* _Entries taken from a collection_:
###

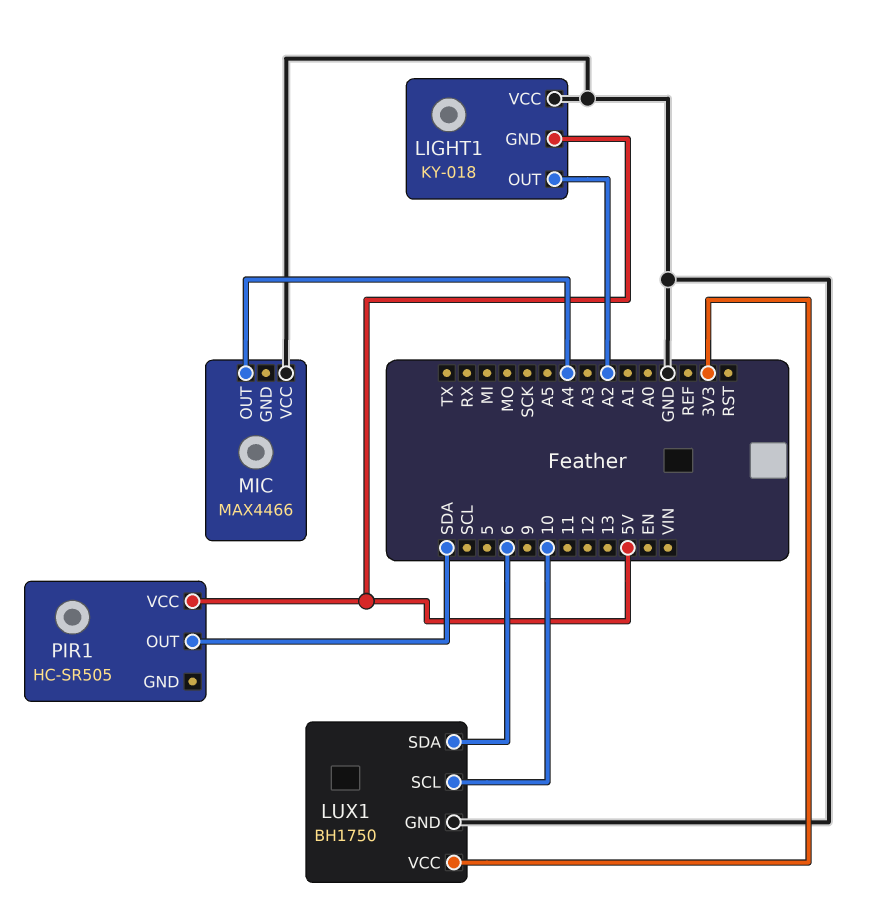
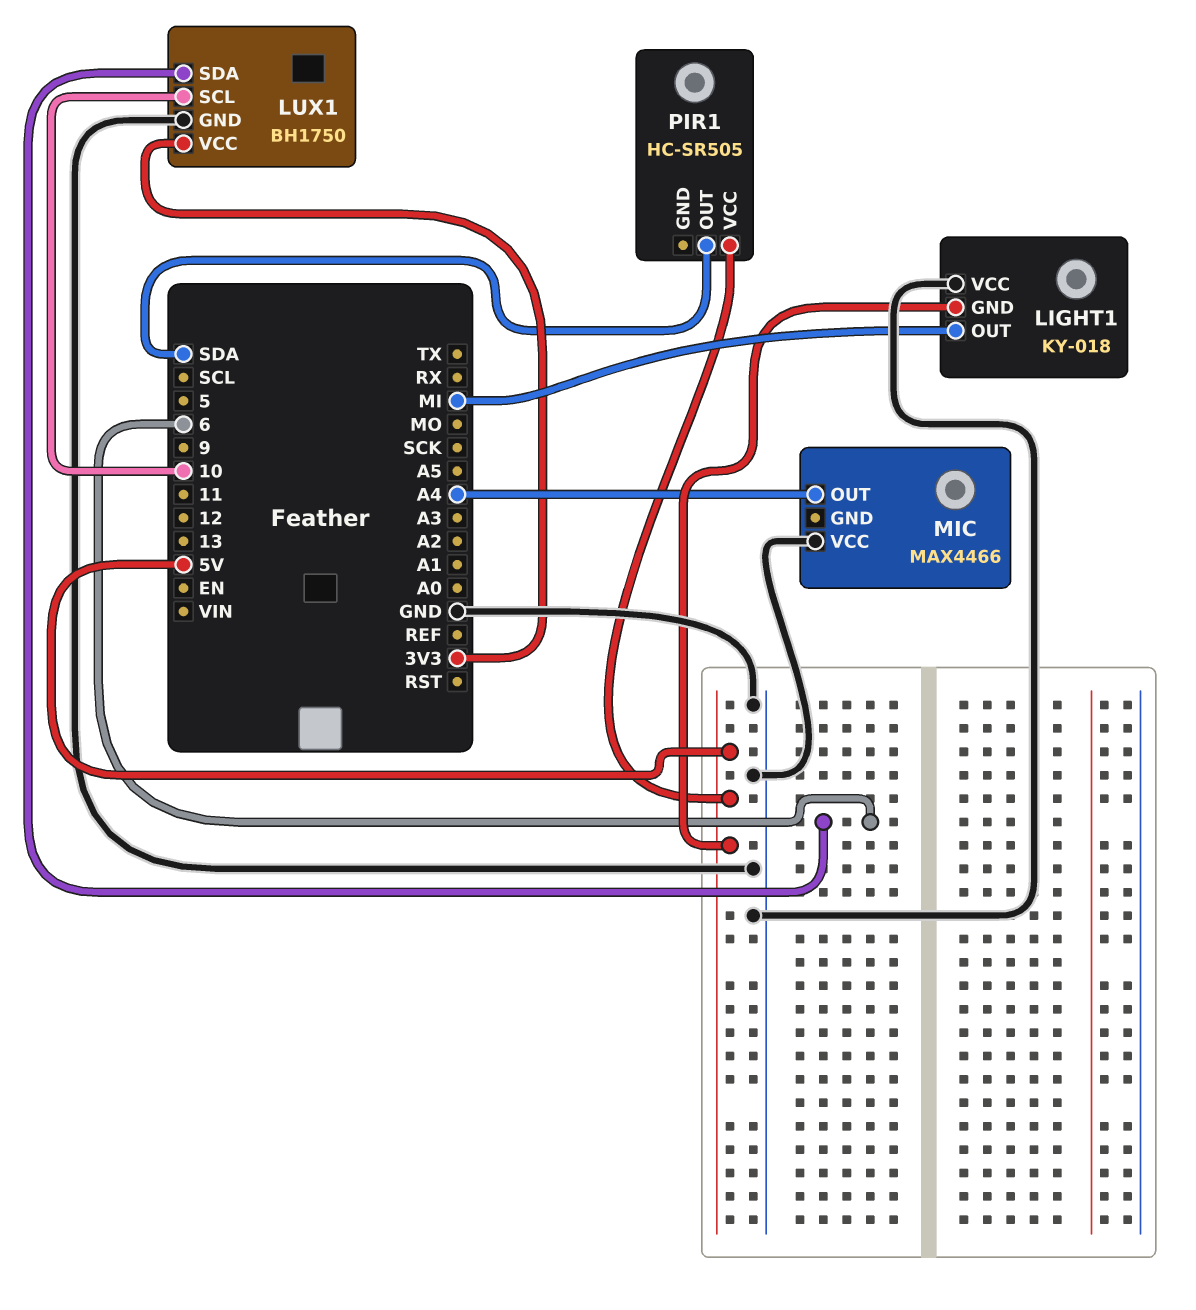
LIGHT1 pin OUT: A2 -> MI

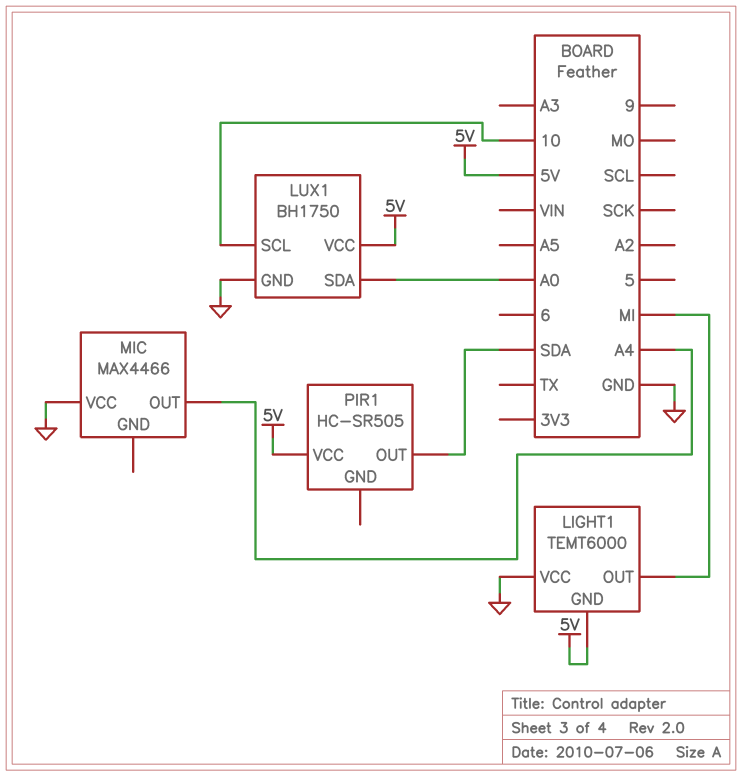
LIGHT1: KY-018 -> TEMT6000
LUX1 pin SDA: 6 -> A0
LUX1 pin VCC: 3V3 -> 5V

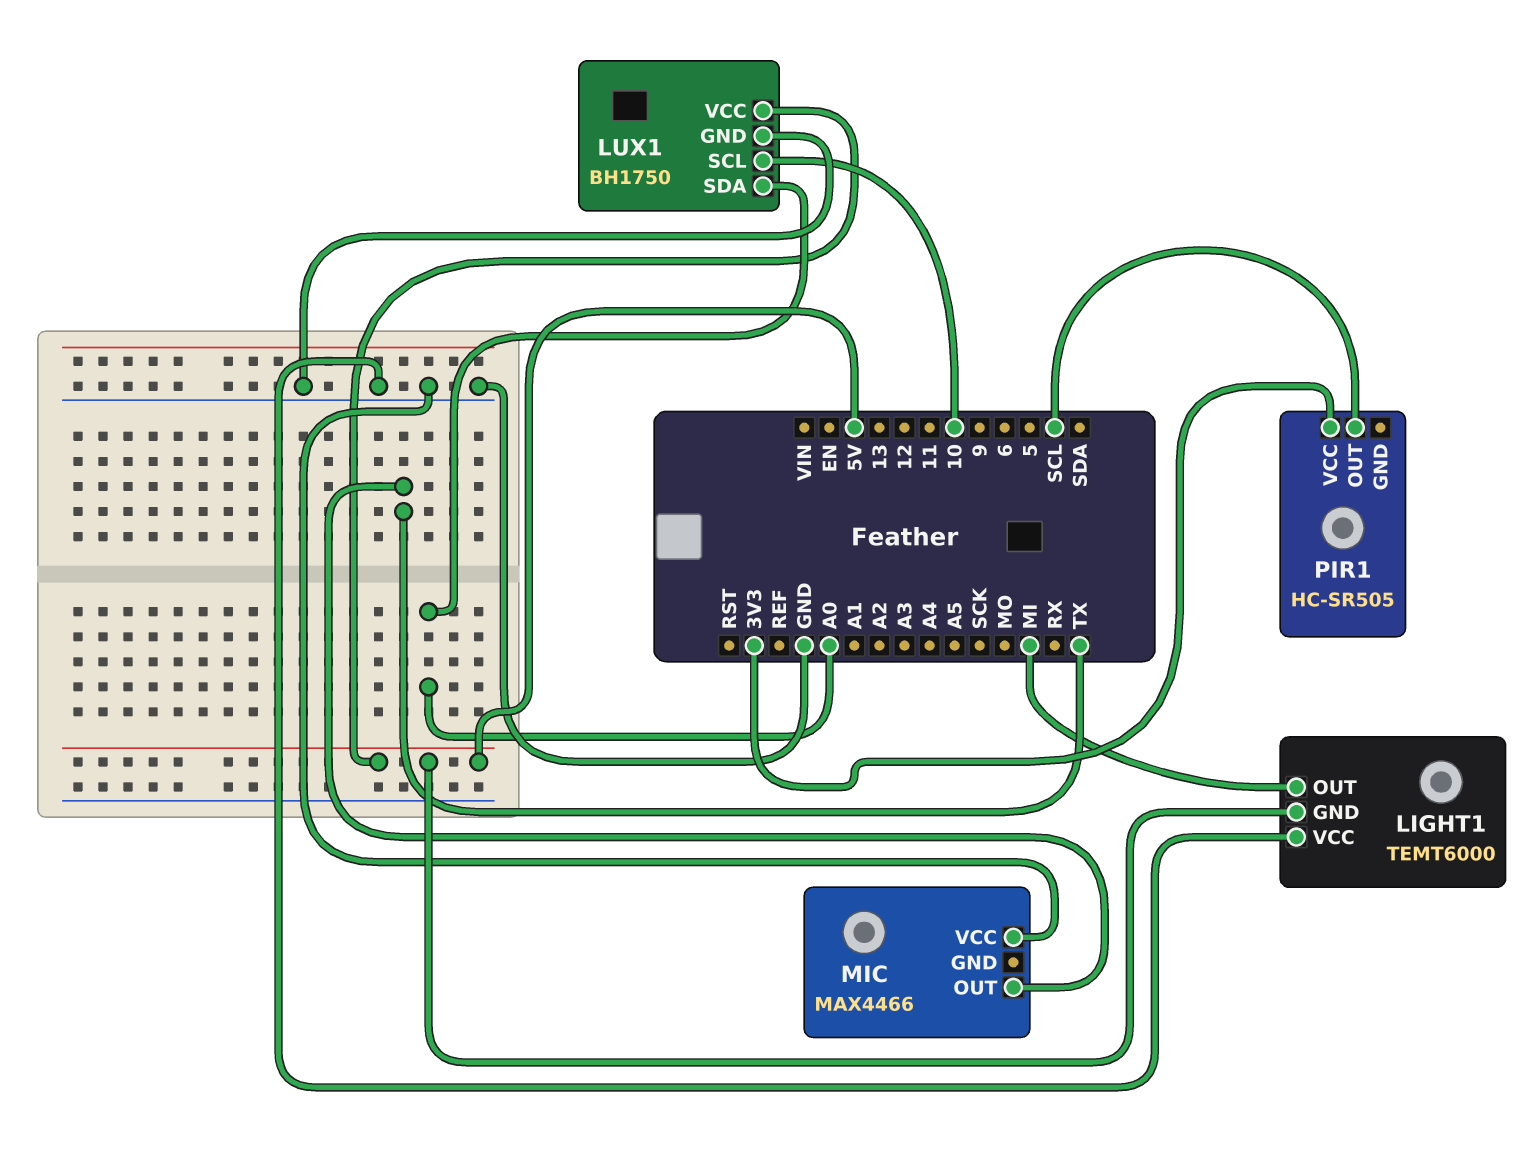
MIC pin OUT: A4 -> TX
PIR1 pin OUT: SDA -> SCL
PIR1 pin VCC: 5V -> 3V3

###

* _REQUIRED ACTION_: Write out again the lines from the one with "LIGHT1: KY-018 -> TEMT6000" through the end of the records exactly, without any of the pictures.

* _RESPONSE AREA_:
LIGHT1: KY-018 -> TEMT6000
LUX1 pin SDA: 6 -> A0
LUX1 pin VCC: 3V3 -> 5V

MIC pin OUT: A4 -> TX
PIR1 pin OUT: SDA -> SCL
PIR1 pin VCC: 5V -> 3V3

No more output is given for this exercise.